Recorded data
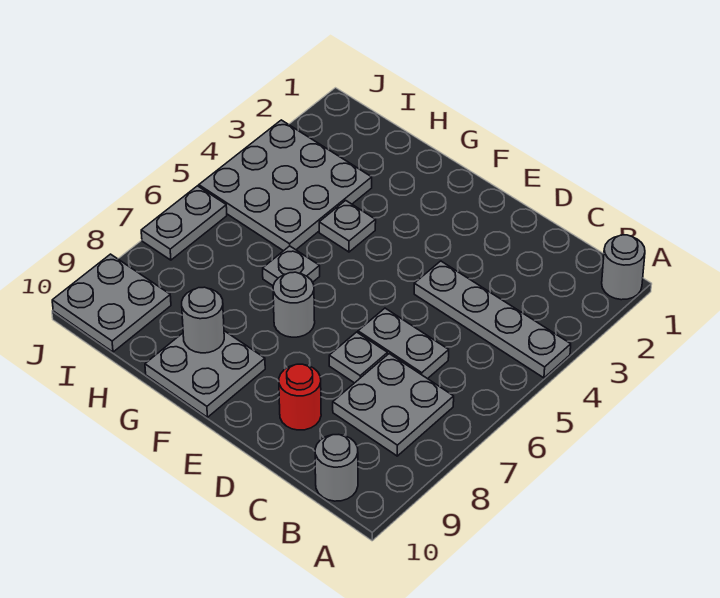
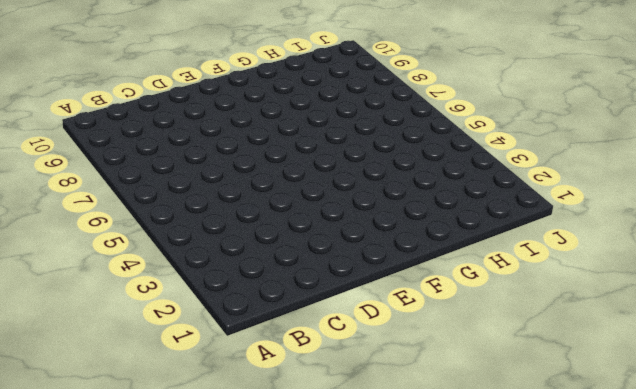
none -> grey round brick A1 level 1
none -> grey plate A4:D4 level 1
none -> grey plate B7:C8 level 1

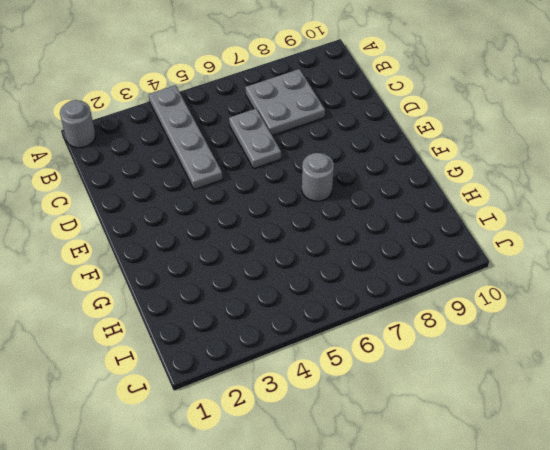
none -> grey round brick B10 level 1
none -> grey plate D7 level 1
none -> red round brick D9 level 1

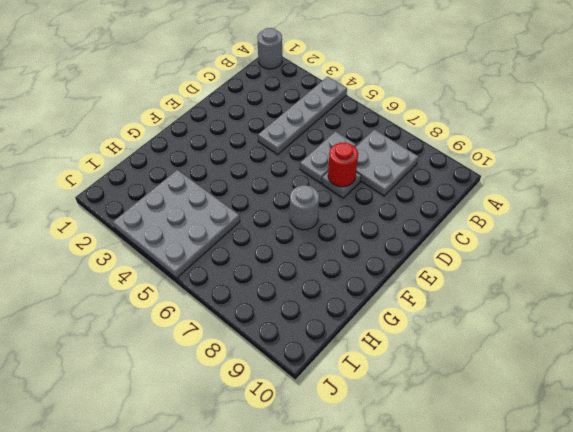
red round brick D7 level 2 -> red round brick D9 level 1
none -> grey round brick B10 level 1
none -> grey plate F9:G10 level 1
none -> grey plate G4 level 1

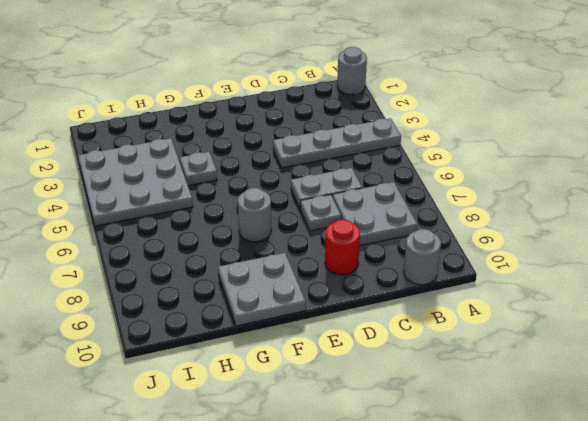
none -> grey plate G6 level 1
none -> grey plate I9:J10 level 1
none -> grey plate J6:J7 level 1

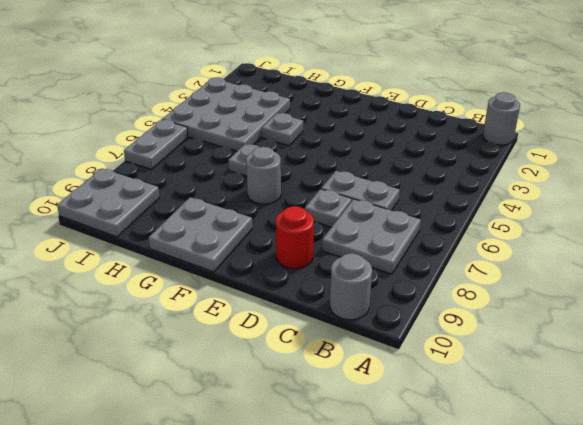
none -> grey plate A4:D4 level 1
none -> grey round brick G9 level 2

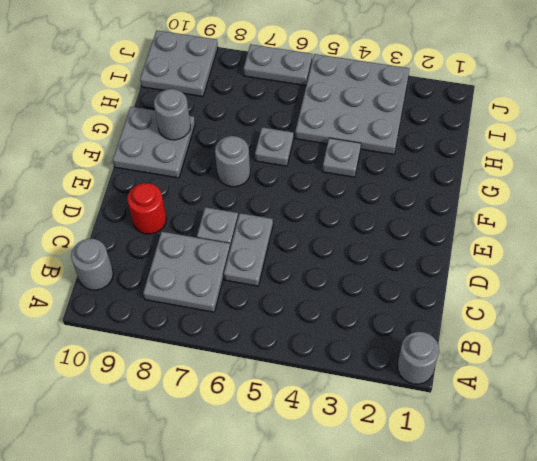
none -> grey plate A4:D4 level 1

(Directions for this task) Print the records above again exactly. Leave out the images.

(Answer box)
none -> grey round brick A1 level 1
none -> grey plate A4:D4 level 1
none -> grey plate B7:C8 level 1

none -> grey round brick B10 level 1
none -> grey plate D7 level 1
none -> red round brick D9 level 1

red round brick D7 level 2 -> red round brick D9 level 1
none -> grey round brick B10 level 1
none -> grey plate F9:G10 level 1
none -> grey plate G4 level 1

none -> grey plate G6 level 1
none -> grey plate I9:J10 level 1
none -> grey plate J6:J7 level 1

none -> grey plate A4:D4 level 1
none -> grey round brick G9 level 2

none -> grey plate A4:D4 level 1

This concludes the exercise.